··· DATA SUPPLIED

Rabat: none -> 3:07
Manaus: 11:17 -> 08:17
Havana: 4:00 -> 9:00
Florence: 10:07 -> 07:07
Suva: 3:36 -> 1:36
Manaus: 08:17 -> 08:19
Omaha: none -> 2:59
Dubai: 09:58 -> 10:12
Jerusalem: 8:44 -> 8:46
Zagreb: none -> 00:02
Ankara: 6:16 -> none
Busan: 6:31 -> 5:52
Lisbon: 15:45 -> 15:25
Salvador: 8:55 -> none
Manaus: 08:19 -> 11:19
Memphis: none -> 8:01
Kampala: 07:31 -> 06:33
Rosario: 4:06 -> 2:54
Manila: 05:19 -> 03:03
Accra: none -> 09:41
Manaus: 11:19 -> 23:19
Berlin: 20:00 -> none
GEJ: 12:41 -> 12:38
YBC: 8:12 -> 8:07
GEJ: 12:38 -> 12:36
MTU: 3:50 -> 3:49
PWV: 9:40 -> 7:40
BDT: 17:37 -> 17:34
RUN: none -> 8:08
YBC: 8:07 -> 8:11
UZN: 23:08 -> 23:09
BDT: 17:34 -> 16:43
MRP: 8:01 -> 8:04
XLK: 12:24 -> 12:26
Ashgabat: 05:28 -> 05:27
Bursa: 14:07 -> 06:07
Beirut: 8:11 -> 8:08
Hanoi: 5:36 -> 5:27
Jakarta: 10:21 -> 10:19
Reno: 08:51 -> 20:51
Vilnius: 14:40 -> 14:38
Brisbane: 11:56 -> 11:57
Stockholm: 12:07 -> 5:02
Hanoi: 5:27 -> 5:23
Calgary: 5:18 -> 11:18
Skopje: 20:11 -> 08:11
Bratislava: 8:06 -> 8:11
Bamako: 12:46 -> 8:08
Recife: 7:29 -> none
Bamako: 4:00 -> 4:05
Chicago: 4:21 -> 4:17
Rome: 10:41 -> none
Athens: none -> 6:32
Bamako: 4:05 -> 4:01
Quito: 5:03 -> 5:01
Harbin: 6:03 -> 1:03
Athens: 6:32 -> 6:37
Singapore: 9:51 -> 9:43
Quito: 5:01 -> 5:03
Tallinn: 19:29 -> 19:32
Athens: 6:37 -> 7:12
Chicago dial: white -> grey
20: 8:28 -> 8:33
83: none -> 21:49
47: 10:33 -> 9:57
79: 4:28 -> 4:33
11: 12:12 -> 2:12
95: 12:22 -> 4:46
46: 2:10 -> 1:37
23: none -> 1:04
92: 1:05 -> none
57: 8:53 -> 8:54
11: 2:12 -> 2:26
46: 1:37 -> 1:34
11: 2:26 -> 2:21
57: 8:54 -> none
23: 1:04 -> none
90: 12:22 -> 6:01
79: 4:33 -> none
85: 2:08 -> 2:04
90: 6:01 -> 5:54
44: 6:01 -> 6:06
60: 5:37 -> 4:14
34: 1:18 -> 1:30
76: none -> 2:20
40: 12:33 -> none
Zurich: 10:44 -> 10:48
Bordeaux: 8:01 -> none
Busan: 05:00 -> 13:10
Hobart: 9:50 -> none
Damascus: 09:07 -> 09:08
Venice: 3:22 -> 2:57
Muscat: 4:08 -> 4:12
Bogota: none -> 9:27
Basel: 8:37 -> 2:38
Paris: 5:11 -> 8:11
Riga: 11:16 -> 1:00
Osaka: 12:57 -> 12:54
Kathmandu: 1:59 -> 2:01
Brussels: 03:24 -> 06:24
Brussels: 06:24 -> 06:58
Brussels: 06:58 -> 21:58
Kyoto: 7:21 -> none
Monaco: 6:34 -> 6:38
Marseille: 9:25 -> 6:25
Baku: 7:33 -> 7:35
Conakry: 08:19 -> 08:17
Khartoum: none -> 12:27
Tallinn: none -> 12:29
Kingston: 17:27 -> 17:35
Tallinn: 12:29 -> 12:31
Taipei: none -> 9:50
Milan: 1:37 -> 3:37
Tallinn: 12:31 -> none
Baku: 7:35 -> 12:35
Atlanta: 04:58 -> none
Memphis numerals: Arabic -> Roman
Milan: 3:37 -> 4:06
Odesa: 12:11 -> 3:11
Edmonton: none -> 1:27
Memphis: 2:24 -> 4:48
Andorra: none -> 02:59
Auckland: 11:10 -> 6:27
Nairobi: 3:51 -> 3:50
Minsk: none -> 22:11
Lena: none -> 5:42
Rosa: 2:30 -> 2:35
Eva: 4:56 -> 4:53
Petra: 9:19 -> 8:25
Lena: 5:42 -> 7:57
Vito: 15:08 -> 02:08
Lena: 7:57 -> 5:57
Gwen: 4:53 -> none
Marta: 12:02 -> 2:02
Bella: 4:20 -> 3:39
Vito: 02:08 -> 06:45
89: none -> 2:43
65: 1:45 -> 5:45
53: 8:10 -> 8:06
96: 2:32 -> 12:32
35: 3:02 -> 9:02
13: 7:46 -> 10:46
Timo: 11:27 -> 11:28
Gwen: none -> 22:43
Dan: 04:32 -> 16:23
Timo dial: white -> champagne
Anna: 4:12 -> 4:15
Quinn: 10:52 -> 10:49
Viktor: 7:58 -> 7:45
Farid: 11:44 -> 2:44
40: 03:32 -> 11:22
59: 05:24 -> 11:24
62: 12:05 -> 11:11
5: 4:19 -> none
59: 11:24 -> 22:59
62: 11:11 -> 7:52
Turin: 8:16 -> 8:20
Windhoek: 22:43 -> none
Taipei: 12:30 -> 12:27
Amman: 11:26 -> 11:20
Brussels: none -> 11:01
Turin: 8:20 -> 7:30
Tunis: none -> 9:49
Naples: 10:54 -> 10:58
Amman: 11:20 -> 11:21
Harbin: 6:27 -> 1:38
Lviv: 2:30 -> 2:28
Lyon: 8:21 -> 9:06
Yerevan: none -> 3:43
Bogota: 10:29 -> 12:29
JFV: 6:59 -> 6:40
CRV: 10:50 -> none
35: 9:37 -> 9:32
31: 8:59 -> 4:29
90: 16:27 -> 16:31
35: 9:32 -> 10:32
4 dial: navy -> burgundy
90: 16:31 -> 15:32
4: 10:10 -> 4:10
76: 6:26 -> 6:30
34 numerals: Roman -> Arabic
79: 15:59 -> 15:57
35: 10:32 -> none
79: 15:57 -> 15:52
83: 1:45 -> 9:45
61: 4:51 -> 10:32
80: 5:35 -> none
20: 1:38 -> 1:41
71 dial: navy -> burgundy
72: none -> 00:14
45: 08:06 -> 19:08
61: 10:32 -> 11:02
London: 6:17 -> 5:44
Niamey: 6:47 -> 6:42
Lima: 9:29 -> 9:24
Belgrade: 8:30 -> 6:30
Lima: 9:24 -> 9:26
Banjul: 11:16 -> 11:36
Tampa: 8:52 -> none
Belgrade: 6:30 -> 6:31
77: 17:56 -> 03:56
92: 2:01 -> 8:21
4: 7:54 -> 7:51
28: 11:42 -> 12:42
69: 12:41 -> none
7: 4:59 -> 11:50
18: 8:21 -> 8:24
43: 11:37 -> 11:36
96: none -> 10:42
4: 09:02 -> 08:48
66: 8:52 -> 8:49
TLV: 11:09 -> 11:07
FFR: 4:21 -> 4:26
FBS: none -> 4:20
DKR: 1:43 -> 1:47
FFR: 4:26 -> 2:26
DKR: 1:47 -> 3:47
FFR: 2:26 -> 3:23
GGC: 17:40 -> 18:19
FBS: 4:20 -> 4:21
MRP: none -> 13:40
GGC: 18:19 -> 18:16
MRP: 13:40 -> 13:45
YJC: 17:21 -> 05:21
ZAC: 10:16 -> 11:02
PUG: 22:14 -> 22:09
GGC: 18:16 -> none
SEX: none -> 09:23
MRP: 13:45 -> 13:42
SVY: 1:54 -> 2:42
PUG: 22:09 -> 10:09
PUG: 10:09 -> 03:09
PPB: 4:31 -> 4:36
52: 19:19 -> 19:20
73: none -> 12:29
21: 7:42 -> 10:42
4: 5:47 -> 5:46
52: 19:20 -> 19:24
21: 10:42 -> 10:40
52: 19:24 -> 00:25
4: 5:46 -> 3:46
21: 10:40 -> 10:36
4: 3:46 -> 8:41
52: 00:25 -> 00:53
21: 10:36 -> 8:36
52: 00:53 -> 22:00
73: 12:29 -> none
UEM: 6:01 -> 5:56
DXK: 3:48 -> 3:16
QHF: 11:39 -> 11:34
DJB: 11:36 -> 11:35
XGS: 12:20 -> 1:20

······

Print the records word for word, starting at the very beginning and ending at the line that contains "Manaus: 08:19 -> 11:19". Include that final line.

Rabat: none -> 3:07
Manaus: 11:17 -> 08:17
Havana: 4:00 -> 9:00
Florence: 10:07 -> 07:07
Suva: 3:36 -> 1:36
Manaus: 08:17 -> 08:19
Omaha: none -> 2:59
Dubai: 09:58 -> 10:12
Jerusalem: 8:44 -> 8:46
Zagreb: none -> 00:02
Ankara: 6:16 -> none
Busan: 6:31 -> 5:52
Lisbon: 15:45 -> 15:25
Salvador: 8:55 -> none
Manaus: 08:19 -> 11:19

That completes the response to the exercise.